» Recorded data:
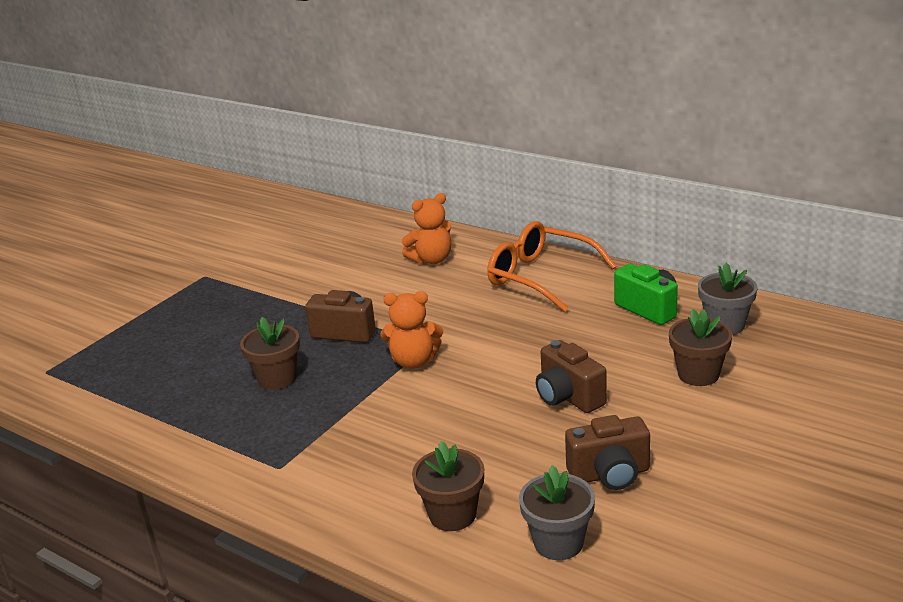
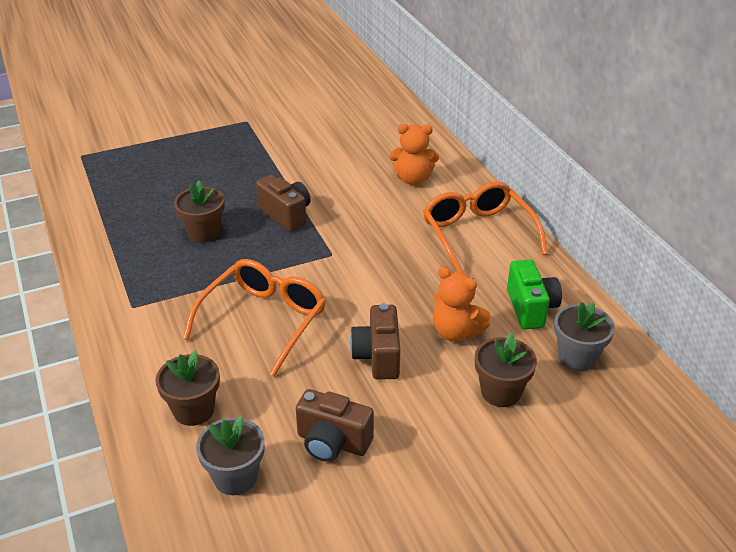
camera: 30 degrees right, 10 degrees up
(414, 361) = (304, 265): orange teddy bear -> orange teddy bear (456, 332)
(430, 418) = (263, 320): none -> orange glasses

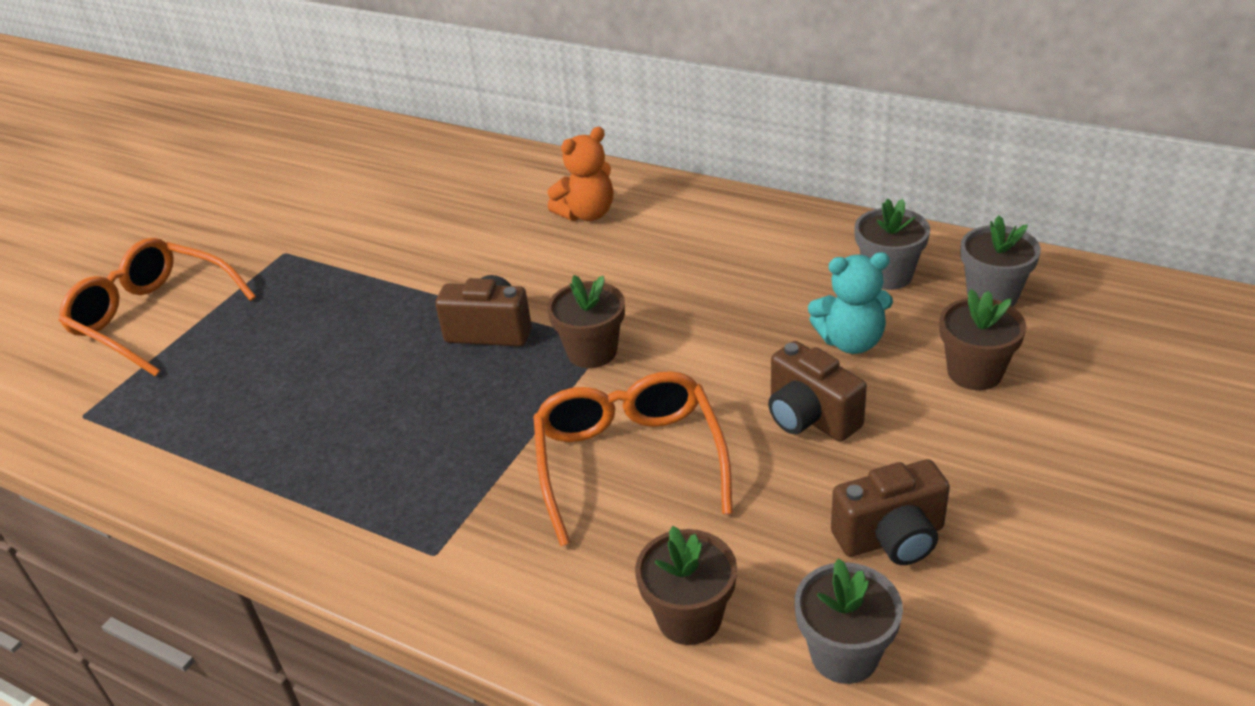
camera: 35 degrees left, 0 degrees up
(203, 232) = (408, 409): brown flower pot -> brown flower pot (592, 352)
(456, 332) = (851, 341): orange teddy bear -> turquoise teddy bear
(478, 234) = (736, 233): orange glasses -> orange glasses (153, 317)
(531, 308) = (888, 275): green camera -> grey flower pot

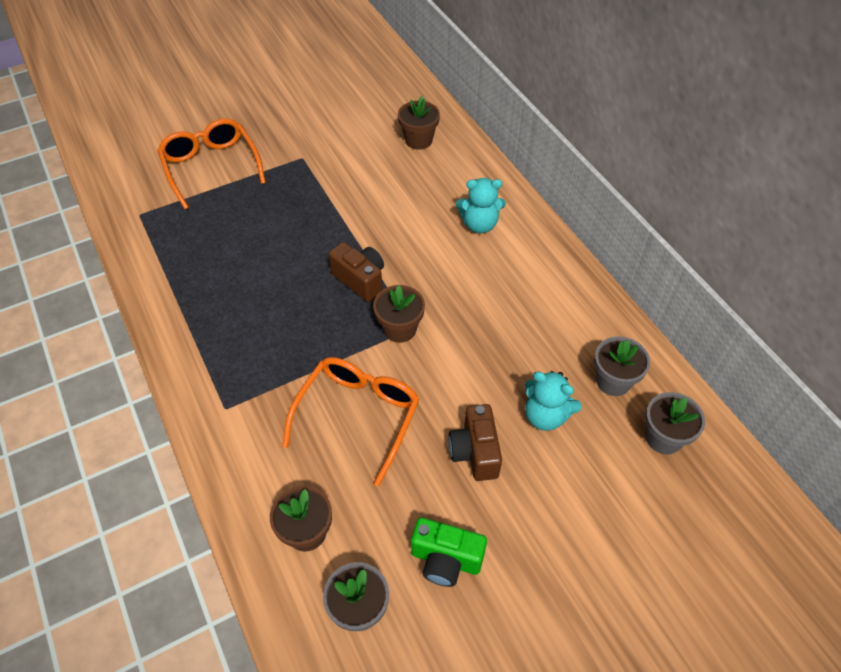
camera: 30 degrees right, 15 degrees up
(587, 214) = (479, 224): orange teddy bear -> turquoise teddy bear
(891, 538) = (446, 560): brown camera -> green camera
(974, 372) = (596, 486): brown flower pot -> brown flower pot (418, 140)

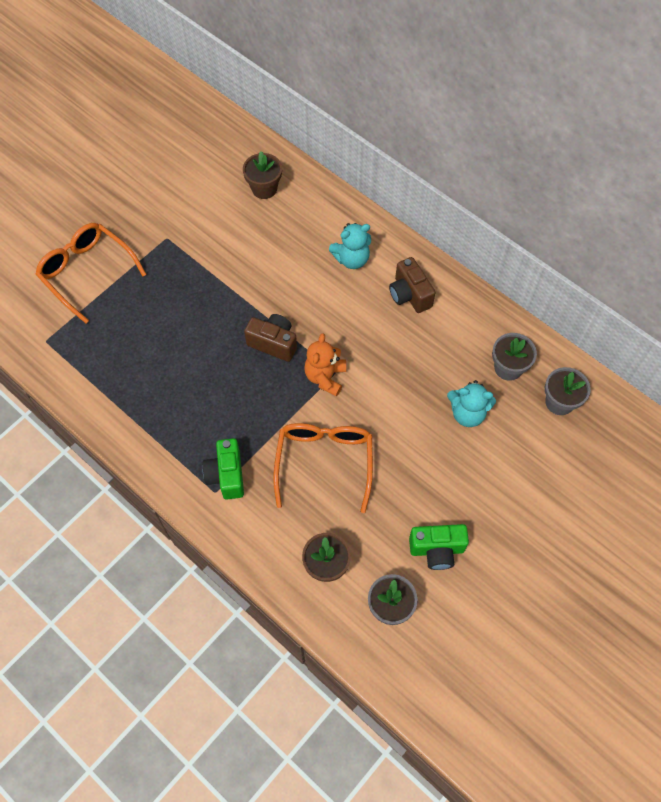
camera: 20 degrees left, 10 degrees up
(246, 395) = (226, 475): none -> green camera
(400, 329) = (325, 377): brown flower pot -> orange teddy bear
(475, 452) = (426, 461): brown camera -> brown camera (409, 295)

» Task description: Please output the material as written, apart from the images.

» Exercise result:
camera: 30 degrees right, 10 degrees up
(414, 361) = (304, 265): orange teddy bear -> orange teddy bear (456, 332)
(430, 418) = (263, 320): none -> orange glasses

camera: 35 degrees left, 0 degrees up
(203, 232) = (408, 409): brown flower pot -> brown flower pot (592, 352)
(456, 332) = (851, 341): orange teddy bear -> turquoise teddy bear
(478, 234) = (736, 233): orange glasses -> orange glasses (153, 317)
(531, 308) = (888, 275): green camera -> grey flower pot

camera: 30 degrees right, 15 degrees up
(587, 214) = (479, 224): orange teddy bear -> turquoise teddy bear
(891, 538) = (446, 560): brown camera -> green camera
(974, 372) = (596, 486): brown flower pot -> brown flower pot (418, 140)

camera: 20 degrees left, 10 degrees up
(246, 395) = (226, 475): none -> green camera
(400, 329) = (325, 377): brown flower pot -> orange teddy bear
(475, 452) = (426, 461): brown camera -> brown camera (409, 295)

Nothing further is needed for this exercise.